> _Material supplied_:
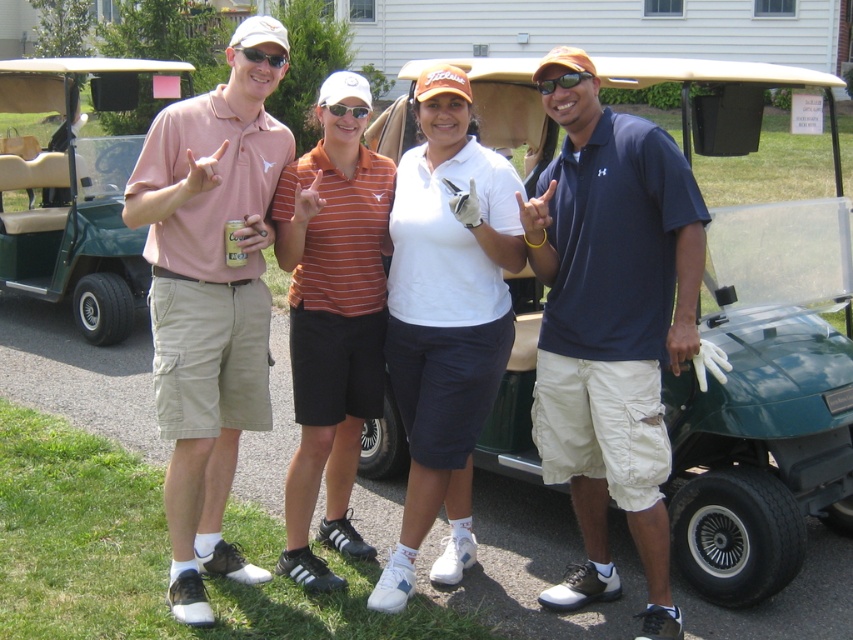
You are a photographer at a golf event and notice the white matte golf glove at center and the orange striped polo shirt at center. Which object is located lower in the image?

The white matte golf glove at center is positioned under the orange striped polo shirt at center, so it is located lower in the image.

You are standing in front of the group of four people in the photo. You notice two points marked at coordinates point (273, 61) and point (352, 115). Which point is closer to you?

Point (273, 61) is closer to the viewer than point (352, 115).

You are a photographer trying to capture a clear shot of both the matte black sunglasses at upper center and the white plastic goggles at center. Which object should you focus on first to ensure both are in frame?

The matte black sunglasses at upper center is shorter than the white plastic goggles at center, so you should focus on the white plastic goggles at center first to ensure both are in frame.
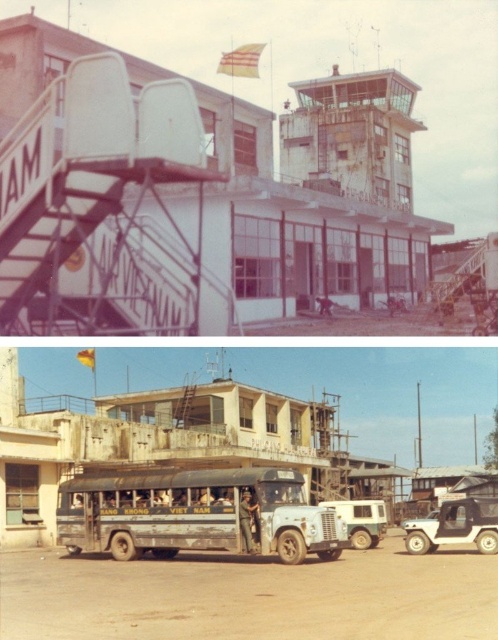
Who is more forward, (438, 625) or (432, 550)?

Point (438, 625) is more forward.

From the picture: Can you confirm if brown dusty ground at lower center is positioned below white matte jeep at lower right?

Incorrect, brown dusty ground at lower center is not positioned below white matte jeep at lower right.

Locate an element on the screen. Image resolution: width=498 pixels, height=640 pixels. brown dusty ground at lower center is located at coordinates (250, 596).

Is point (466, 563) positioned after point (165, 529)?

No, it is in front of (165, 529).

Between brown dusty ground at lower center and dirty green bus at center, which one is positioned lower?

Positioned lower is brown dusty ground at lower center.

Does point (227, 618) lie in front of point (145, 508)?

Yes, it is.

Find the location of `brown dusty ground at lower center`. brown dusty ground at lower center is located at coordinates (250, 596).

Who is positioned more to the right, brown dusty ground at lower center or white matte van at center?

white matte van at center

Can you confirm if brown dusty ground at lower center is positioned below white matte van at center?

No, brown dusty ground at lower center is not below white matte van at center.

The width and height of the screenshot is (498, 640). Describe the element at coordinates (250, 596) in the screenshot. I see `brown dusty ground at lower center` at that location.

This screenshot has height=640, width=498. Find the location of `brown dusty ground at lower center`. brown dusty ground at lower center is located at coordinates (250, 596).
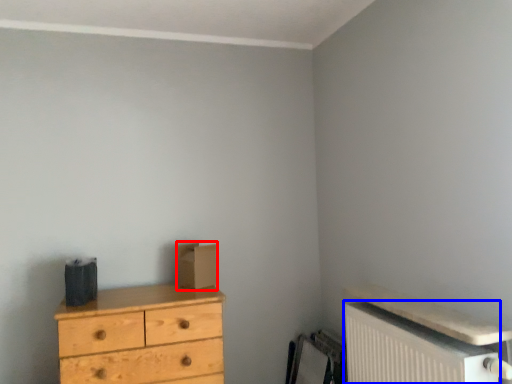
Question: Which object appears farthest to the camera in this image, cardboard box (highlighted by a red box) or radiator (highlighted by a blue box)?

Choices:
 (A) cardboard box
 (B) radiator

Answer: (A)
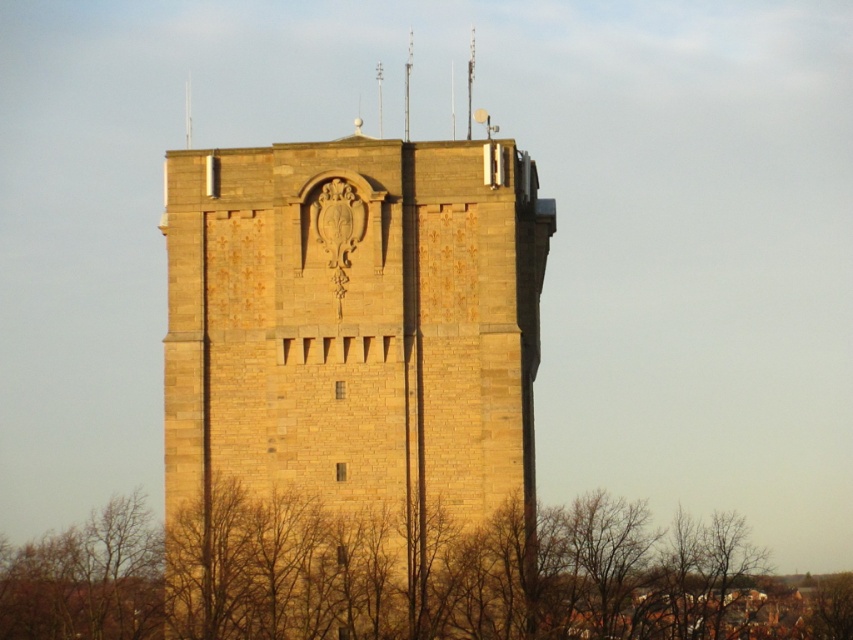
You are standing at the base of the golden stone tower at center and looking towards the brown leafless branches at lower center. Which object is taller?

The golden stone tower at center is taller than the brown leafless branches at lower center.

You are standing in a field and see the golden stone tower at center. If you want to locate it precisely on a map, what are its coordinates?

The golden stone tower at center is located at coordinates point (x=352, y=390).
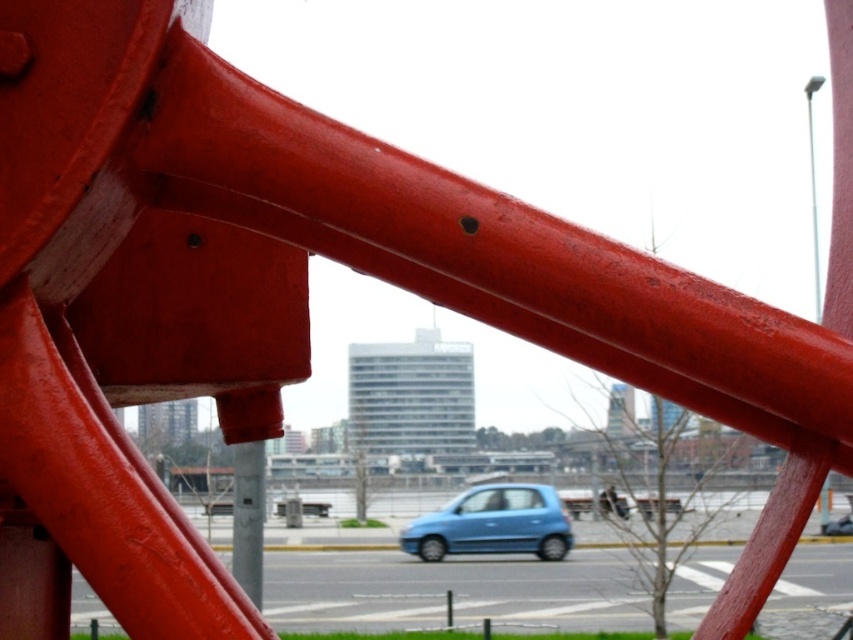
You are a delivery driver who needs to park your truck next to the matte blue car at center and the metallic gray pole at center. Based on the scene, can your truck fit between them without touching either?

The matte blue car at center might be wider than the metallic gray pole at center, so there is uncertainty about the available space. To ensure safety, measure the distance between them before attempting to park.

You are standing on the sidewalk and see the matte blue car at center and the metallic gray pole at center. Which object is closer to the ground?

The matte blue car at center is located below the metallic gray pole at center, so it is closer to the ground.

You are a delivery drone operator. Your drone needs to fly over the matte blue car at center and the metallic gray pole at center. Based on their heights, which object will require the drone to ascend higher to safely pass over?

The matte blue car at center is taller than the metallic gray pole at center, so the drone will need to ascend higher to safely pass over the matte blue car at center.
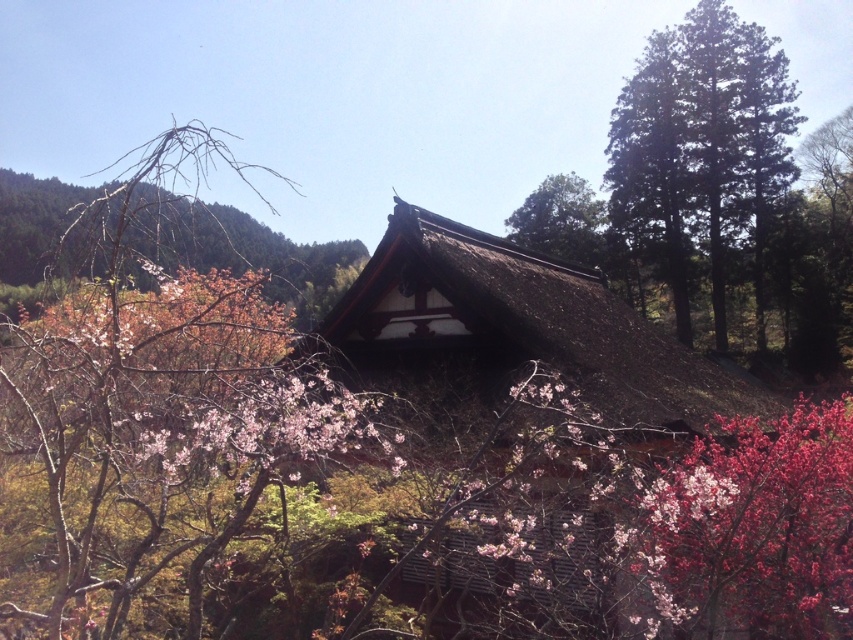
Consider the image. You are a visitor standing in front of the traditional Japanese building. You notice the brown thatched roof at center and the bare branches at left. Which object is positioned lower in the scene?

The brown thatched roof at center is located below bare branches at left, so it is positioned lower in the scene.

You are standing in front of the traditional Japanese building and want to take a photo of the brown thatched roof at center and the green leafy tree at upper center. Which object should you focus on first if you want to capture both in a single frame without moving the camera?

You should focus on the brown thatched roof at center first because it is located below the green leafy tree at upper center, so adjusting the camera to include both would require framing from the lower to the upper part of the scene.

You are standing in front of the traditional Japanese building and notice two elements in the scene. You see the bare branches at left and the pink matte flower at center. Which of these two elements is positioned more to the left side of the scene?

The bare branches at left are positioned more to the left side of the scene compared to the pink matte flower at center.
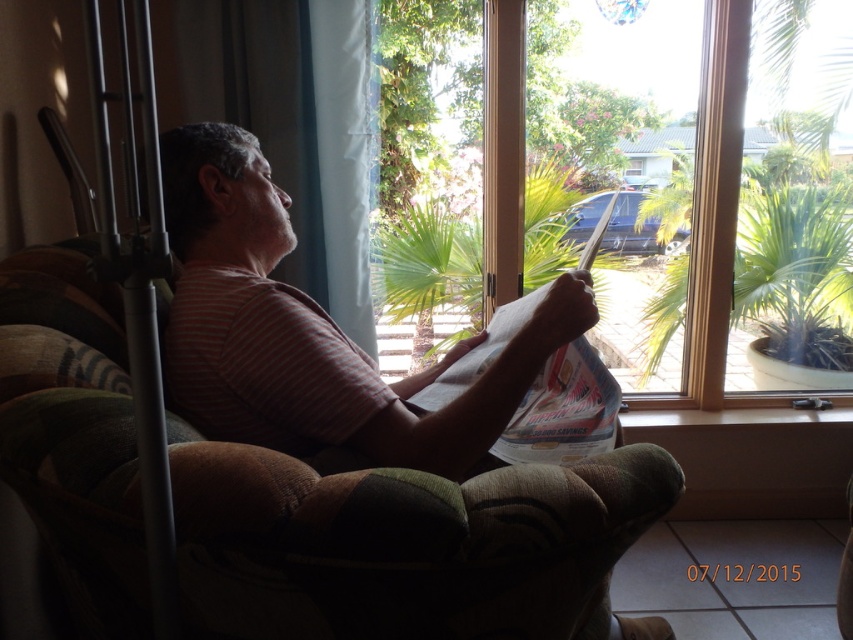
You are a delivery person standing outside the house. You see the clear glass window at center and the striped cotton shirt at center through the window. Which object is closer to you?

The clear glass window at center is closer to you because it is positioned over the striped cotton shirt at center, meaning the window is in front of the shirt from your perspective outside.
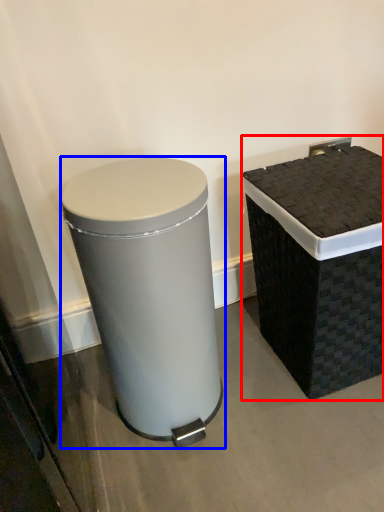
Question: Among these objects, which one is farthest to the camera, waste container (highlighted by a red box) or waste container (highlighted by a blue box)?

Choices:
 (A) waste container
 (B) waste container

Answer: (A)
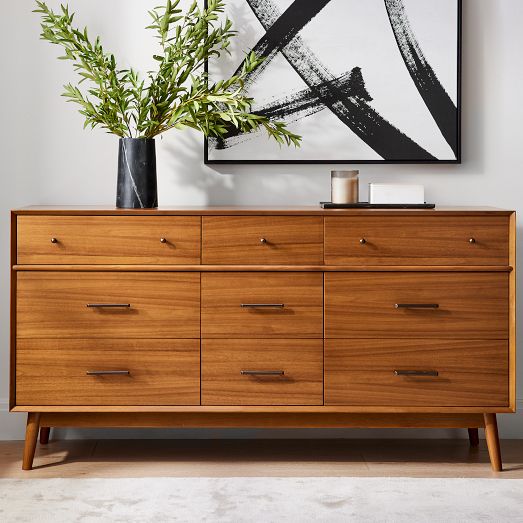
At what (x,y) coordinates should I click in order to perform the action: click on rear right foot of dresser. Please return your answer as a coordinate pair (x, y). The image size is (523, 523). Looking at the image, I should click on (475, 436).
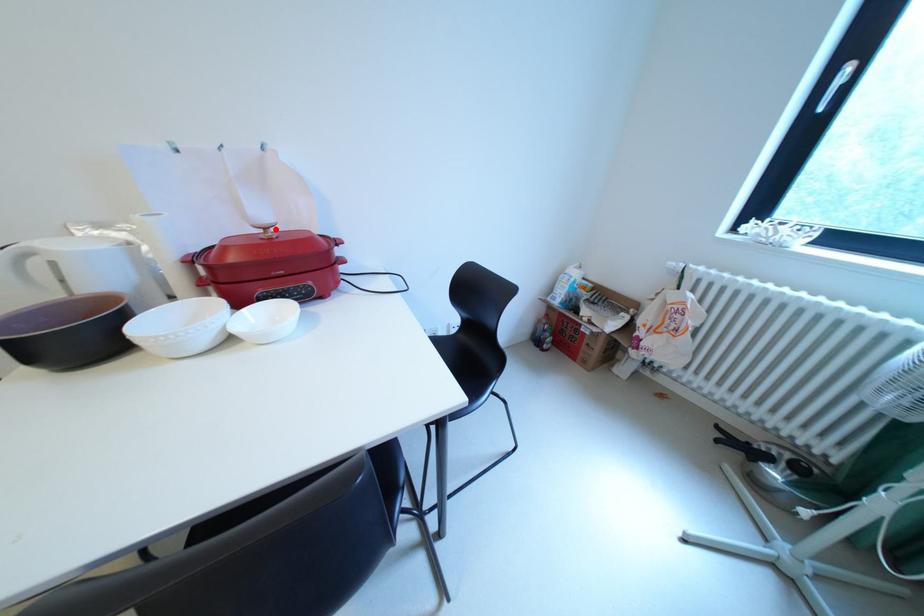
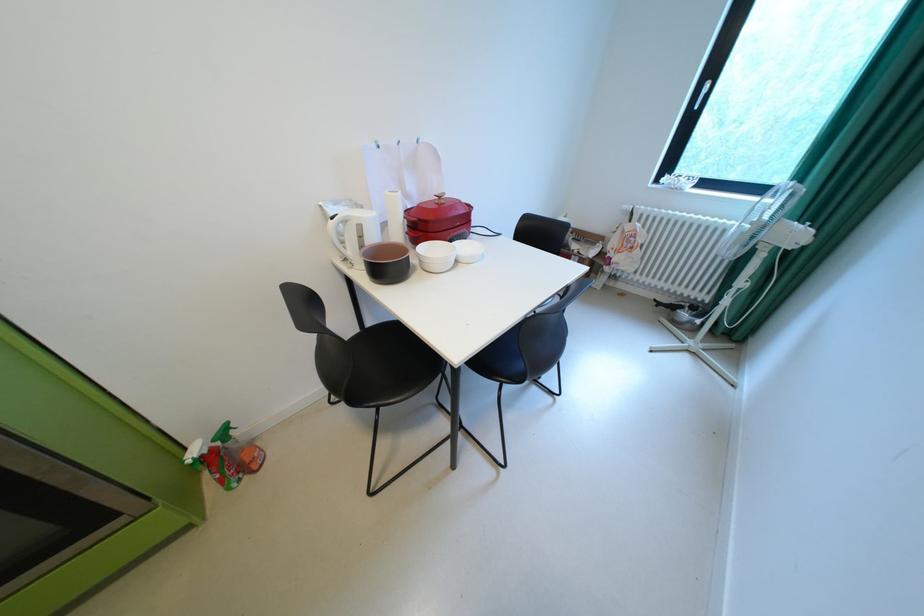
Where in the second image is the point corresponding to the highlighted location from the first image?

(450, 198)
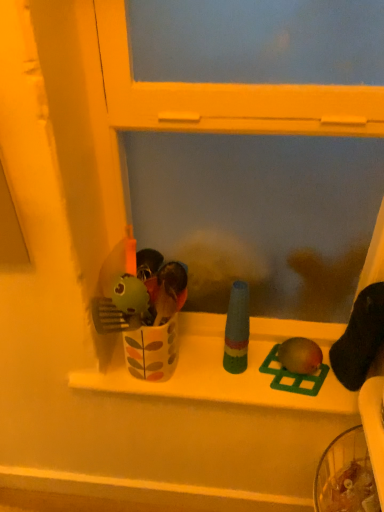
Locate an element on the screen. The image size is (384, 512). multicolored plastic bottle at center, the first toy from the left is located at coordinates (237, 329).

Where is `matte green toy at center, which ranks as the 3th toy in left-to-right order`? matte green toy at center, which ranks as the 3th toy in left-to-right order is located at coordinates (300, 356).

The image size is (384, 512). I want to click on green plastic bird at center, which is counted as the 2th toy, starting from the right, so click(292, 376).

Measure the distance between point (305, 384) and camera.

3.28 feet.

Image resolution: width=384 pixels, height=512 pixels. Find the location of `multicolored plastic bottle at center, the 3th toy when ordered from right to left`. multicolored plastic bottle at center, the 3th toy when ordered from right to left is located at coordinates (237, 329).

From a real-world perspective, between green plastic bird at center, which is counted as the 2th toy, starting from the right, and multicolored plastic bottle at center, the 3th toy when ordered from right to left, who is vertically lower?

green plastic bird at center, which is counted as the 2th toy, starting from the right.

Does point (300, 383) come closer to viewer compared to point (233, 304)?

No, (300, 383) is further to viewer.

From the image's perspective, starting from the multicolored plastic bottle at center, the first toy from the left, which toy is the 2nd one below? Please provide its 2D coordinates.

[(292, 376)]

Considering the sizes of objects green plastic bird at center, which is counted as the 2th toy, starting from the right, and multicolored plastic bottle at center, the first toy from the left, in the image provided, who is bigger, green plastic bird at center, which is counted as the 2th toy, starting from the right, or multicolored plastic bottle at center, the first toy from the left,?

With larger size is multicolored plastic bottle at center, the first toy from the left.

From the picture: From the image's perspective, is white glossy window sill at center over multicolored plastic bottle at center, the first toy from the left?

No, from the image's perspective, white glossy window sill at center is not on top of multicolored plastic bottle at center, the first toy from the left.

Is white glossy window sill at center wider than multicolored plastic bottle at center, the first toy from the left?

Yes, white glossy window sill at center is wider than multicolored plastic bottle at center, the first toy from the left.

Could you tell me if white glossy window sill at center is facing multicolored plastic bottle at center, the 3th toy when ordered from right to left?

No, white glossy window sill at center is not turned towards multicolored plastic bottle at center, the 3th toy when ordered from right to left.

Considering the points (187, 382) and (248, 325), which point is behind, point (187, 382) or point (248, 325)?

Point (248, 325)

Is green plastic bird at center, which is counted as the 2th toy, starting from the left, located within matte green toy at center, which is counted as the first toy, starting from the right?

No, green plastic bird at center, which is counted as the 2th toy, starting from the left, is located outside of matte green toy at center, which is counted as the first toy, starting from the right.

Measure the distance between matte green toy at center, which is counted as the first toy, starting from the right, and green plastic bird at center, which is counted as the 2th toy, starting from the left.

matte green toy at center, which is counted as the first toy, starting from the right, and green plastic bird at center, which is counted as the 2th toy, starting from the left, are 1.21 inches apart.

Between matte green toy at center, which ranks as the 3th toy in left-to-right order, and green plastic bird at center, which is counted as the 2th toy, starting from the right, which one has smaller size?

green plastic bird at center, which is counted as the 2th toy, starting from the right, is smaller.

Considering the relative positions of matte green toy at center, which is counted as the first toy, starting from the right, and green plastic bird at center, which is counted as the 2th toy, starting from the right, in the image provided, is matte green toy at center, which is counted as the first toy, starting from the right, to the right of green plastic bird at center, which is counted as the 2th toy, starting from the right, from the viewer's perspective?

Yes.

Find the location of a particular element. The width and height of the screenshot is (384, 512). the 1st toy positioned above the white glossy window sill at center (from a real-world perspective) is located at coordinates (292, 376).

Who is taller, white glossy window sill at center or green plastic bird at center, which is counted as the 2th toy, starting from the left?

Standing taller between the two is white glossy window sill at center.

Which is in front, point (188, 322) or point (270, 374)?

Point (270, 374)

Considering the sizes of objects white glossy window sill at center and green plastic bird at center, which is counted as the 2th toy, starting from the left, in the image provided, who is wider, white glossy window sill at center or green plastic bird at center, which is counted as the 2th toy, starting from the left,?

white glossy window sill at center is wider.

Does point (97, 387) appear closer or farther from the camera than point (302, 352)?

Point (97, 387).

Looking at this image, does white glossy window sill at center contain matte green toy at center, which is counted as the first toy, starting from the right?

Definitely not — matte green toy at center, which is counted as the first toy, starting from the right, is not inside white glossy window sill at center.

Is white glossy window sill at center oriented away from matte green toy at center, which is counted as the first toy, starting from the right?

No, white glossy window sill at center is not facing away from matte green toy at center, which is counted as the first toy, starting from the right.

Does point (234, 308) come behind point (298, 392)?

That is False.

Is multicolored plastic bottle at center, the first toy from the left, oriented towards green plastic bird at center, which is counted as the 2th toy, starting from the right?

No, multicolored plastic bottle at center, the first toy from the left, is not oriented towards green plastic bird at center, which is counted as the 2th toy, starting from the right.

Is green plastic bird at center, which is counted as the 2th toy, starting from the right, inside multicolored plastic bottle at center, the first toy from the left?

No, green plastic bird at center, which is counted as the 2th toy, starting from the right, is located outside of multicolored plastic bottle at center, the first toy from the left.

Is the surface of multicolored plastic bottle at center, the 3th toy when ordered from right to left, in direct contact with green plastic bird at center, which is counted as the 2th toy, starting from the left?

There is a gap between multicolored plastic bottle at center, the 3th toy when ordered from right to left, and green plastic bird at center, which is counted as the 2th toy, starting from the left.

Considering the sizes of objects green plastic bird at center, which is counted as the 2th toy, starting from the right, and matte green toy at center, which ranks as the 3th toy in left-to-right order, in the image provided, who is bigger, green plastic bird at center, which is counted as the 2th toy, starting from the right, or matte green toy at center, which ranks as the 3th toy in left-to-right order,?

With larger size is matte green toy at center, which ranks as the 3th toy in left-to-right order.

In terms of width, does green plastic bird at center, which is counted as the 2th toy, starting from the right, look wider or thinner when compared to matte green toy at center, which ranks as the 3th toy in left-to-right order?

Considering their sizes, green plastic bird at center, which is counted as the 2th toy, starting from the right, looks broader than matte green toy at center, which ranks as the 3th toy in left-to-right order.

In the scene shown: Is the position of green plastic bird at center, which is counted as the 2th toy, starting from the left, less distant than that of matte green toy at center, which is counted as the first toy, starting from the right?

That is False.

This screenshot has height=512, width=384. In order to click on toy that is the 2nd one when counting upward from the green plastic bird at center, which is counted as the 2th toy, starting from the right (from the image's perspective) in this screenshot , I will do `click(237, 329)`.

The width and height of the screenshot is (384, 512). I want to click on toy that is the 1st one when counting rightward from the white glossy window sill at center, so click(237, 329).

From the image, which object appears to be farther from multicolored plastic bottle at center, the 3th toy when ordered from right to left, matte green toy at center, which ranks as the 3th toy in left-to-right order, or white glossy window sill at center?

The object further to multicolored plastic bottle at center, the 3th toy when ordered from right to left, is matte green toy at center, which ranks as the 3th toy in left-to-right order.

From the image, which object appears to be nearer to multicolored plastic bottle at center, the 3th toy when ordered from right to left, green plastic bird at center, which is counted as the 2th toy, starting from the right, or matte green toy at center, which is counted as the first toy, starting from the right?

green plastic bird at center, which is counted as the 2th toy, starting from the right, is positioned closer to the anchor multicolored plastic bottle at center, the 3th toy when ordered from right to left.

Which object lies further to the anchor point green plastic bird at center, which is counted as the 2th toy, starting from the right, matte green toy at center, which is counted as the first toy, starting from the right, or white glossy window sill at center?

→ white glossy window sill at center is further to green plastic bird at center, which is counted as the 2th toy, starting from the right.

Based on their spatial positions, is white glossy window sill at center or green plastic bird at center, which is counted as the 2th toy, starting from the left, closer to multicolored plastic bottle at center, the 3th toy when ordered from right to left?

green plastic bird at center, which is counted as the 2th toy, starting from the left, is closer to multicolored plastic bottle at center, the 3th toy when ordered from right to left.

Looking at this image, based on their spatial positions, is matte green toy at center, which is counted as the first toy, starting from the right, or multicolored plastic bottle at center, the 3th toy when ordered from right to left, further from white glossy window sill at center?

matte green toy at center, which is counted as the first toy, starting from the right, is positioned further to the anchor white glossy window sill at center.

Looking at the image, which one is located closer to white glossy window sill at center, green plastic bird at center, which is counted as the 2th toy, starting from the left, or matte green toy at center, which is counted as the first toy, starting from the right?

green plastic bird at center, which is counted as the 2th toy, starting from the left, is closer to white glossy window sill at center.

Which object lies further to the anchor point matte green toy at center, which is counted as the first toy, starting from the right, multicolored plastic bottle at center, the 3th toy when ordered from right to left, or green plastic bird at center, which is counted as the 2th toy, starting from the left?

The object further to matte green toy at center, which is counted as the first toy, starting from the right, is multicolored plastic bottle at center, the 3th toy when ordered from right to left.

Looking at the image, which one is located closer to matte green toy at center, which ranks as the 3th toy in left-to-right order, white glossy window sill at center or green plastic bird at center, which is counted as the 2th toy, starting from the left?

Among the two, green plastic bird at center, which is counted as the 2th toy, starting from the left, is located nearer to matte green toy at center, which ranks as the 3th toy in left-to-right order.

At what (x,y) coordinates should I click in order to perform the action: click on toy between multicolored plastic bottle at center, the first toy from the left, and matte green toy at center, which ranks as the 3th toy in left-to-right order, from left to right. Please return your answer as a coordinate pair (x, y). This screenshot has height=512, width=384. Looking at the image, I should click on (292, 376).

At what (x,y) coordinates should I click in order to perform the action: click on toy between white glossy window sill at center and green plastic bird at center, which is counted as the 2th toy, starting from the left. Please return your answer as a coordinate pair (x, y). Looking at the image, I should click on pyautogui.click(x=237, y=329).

> _Activity_: Please reproduce, word for word, everything in the material from the line that contains "Considering their sizes, green" down to the line that contains "The width and height of the screenshot is (384, 512). I", including both of those lines.

> _Finished task_:
Considering their sizes, green plastic bird at center, which is counted as the 2th toy, starting from the right, looks broader than matte green toy at center, which ranks as the 3th toy in left-to-right order.

In the scene shown: Is the position of green plastic bird at center, which is counted as the 2th toy, starting from the left, less distant than that of matte green toy at center, which is counted as the first toy, starting from the right?

That is False.

This screenshot has height=512, width=384. In order to click on toy that is the 2nd one when counting upward from the green plastic bird at center, which is counted as the 2th toy, starting from the right (from the image's perspective) in this screenshot , I will do `click(237, 329)`.

The width and height of the screenshot is (384, 512). I want to click on toy that is the 1st one when counting rightward from the white glossy window sill at center, so click(237, 329).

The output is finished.